(Image comparison data)
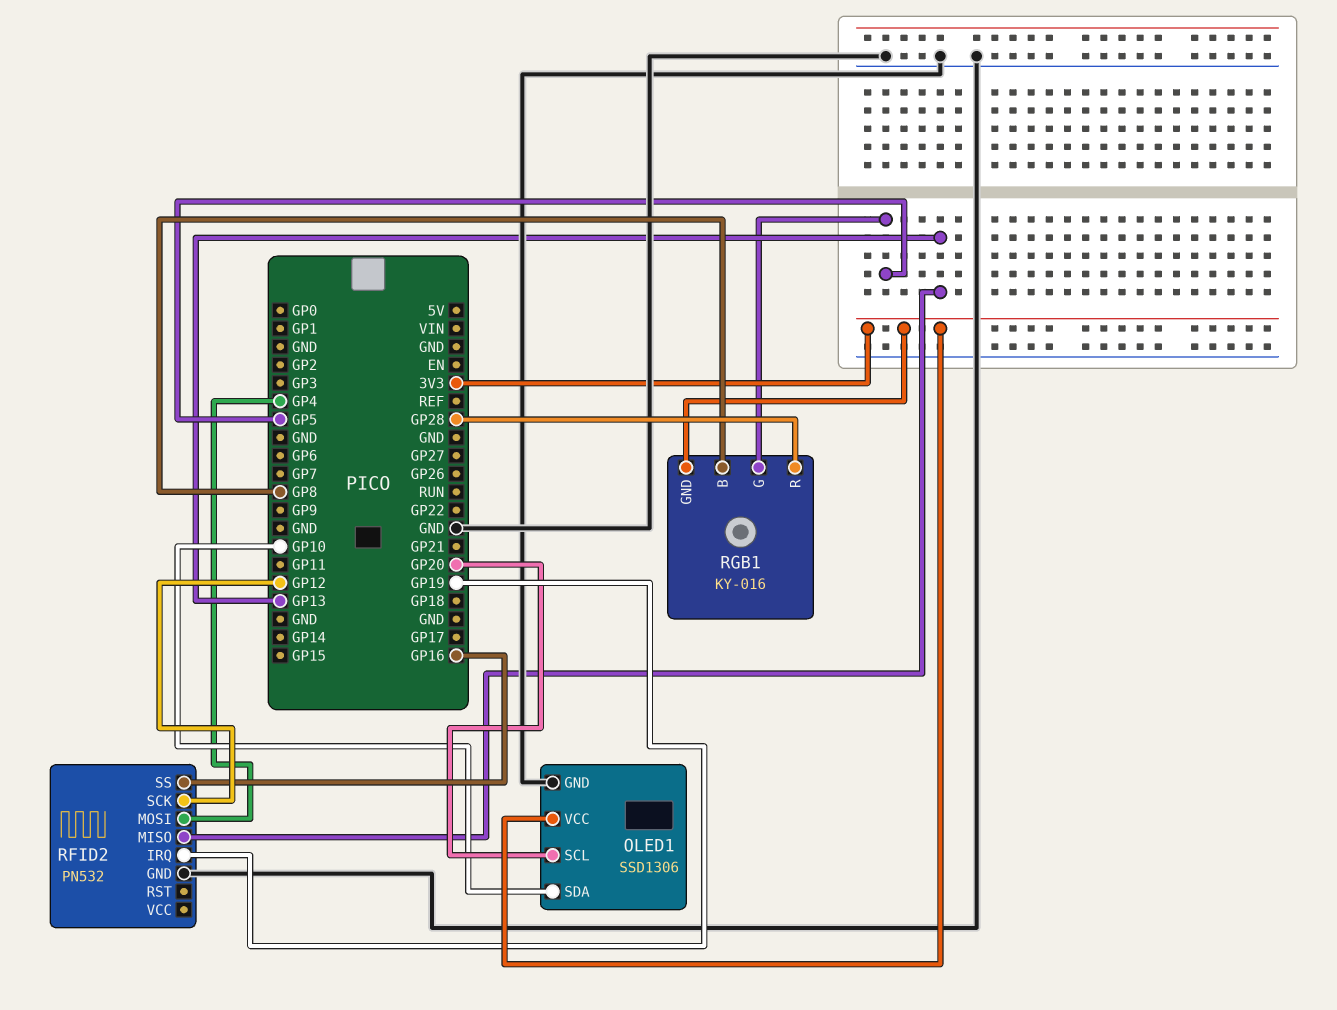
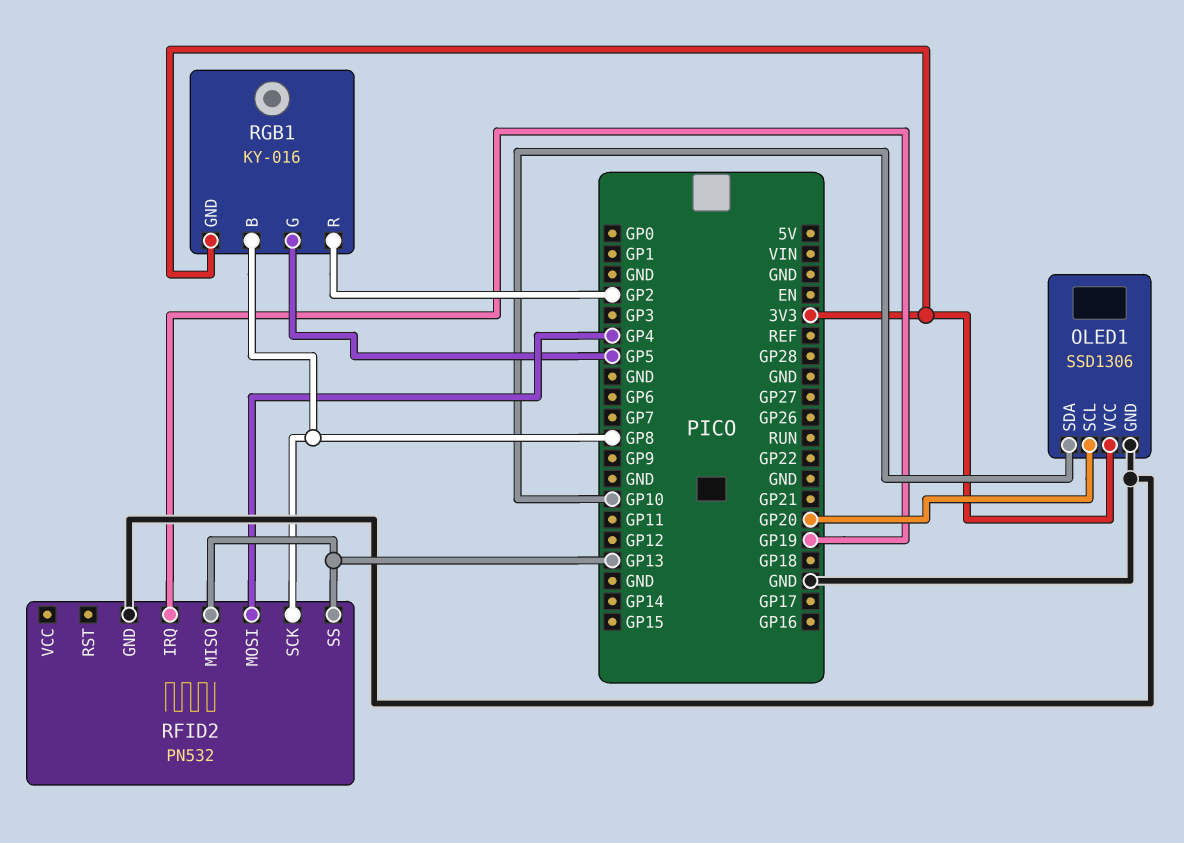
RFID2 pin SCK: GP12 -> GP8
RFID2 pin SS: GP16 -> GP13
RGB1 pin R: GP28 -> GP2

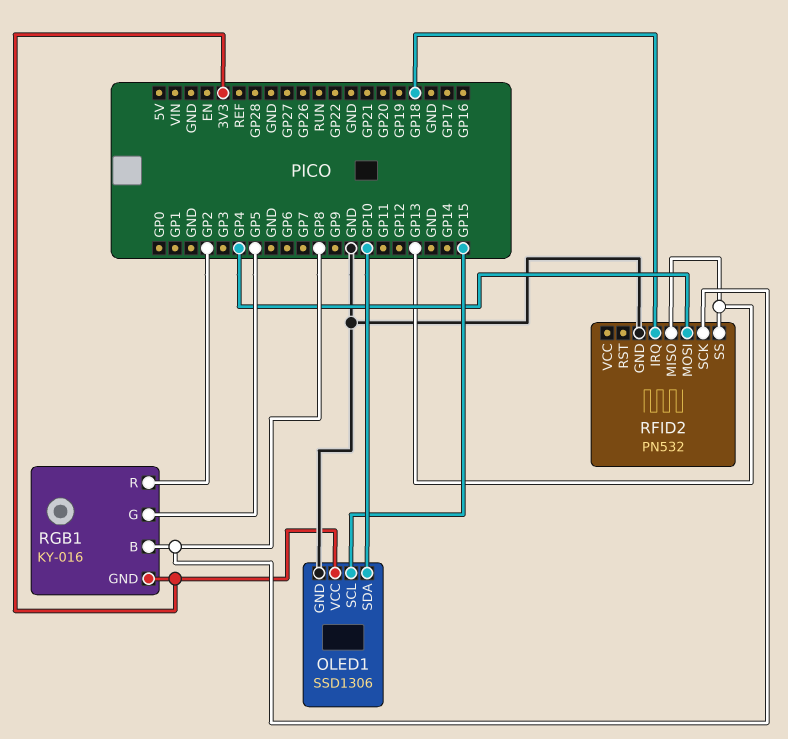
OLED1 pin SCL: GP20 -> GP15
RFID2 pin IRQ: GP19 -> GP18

* Task statement *
Write out the whole of the data exactly; the pictures stay out.

* Result below *
RFID2 pin SCK: GP12 -> GP8
RFID2 pin SS: GP16 -> GP13
RGB1 pin R: GP28 -> GP2

OLED1 pin SCL: GP20 -> GP15
RFID2 pin IRQ: GP19 -> GP18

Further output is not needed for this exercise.